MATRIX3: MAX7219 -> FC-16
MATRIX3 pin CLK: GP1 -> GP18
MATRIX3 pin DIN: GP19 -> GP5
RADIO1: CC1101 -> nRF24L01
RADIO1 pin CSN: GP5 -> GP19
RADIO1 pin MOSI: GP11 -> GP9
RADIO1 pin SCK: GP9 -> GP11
--
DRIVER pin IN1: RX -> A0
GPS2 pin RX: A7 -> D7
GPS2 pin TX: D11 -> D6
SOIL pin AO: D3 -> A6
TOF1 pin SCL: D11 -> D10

**About this task**
Using the data above, reproduce exactly the lines from the line that contains "RADIO1 pin CSN: GP5 -> GP19" through the line that contains "RADIO1 pin SCK: GP9 -> GP11", including both.

**Response**
RADIO1 pin CSN: GP5 -> GP19
RADIO1 pin MOSI: GP11 -> GP9
RADIO1 pin SCK: GP9 -> GP11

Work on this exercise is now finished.